• [Data provided]:
^^^^^^^^

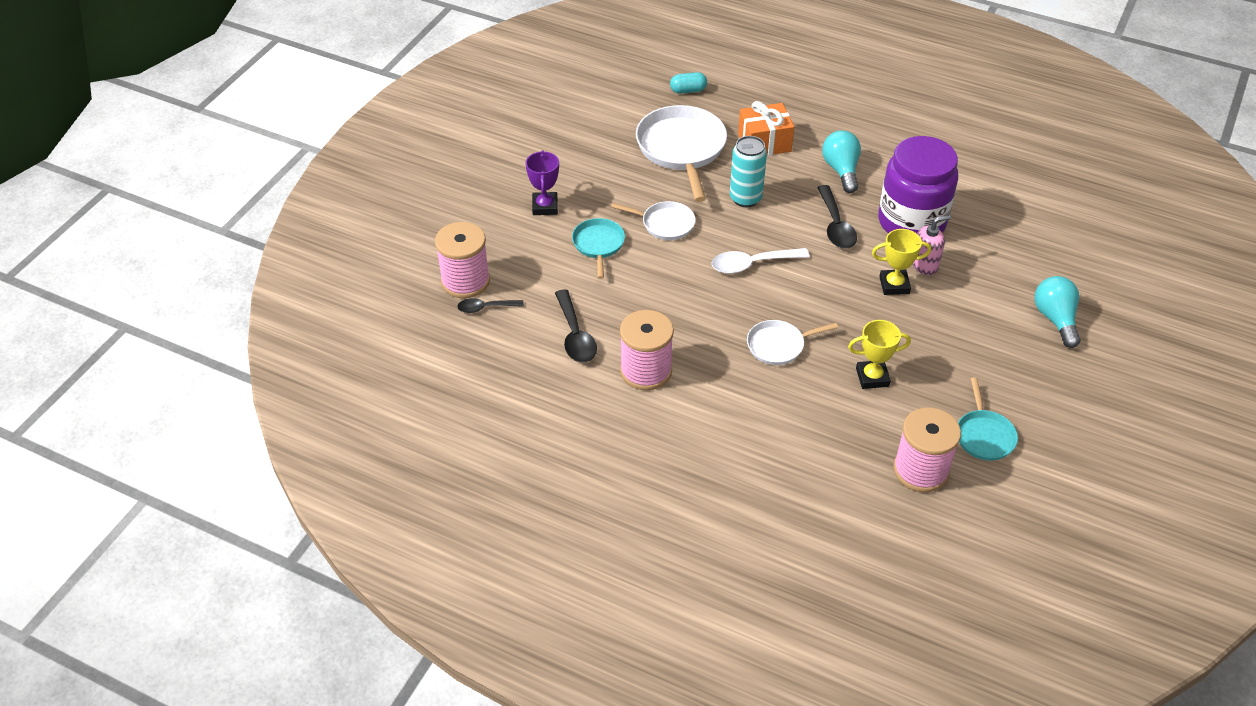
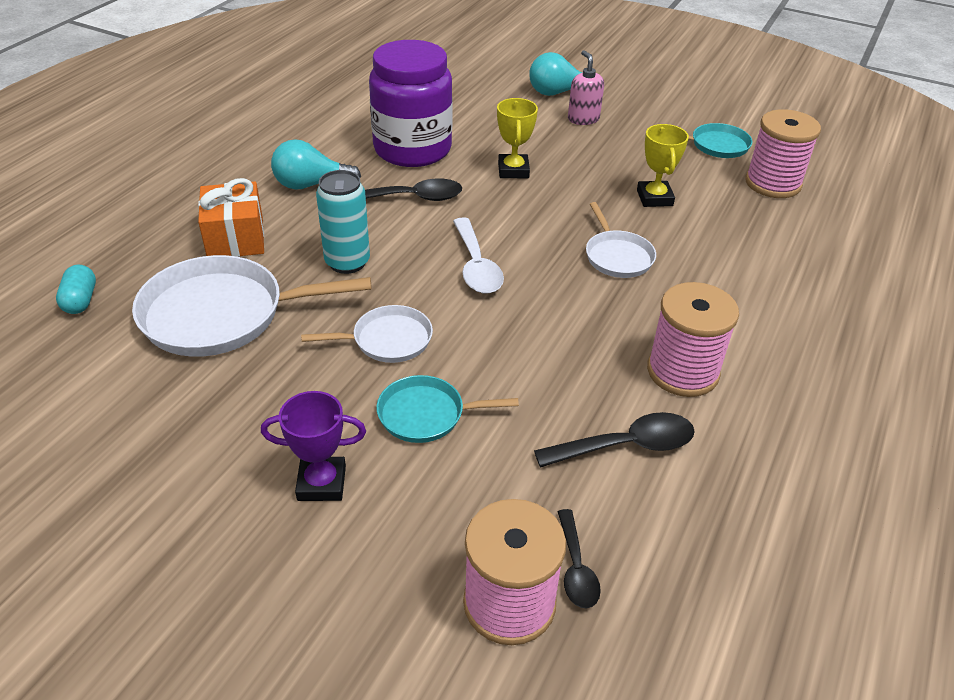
camera: 90 degrees left, 5 degrees down
(665, 224) = (387, 340): white pan -> white pan turned 60 degrees clockwise
(925, 265) = (482, 149): pink soap dispenser -> pink soap dispenser (583, 119)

^^^^^^^^

• [Work request]: Pull out each line of the listing that holds the string "degrees".

• [Result of the exercise]:
camera: 90 degrees left, 5 degrees down
(665, 224) = (387, 340): white pan -> white pan turned 60 degrees clockwise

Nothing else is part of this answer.